WHAT THE EXERCISE ASKS. Please transcribe the data that follows without the pictures, keeping every word the same.

[Stored entries]
====

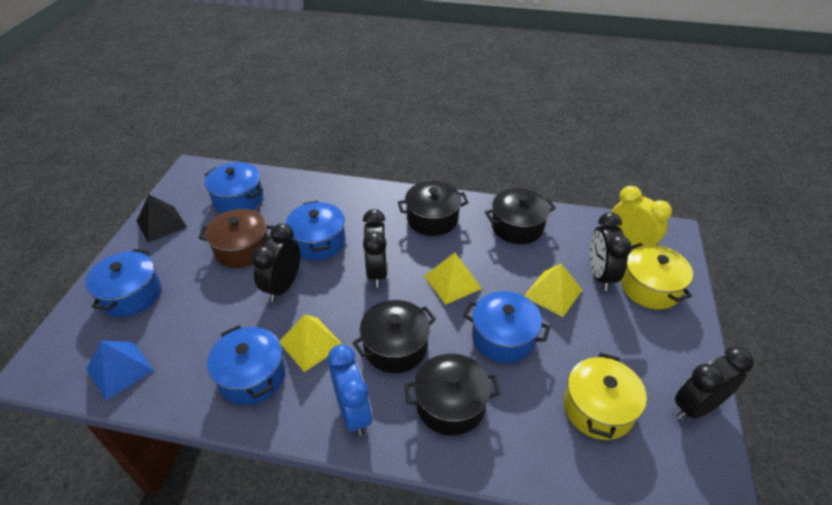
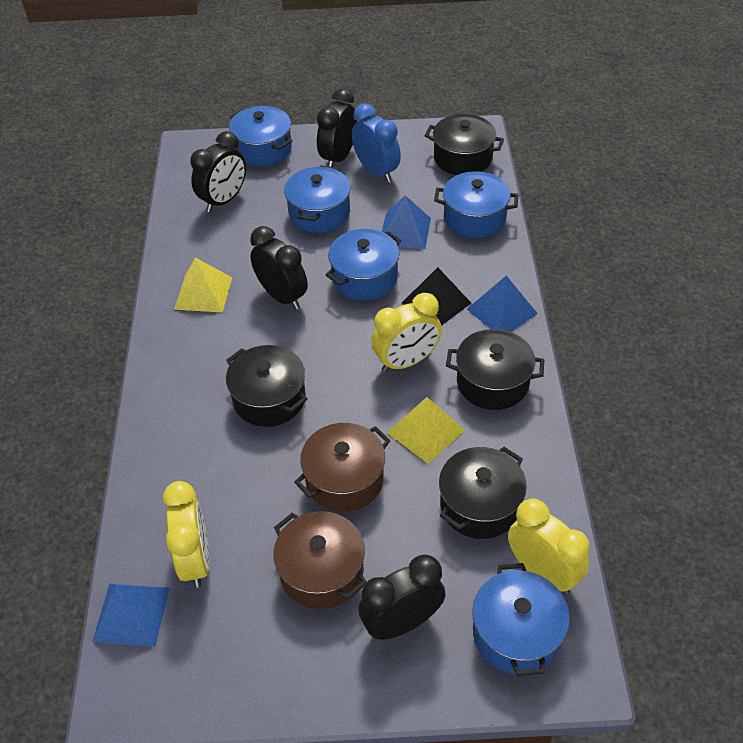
blue pyramid: 1 -> 3
brown pot: 1 -> 2
yellow clock: 1 -> 3
yellow pot: 2 -> 0
yellow pyramid: 3 -> 2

====

RESULT OF THE EXERCISE.
blue pyramid: 1 -> 3
brown pot: 1 -> 2
yellow clock: 1 -> 3
yellow pot: 2 -> 0
yellow pyramid: 3 -> 2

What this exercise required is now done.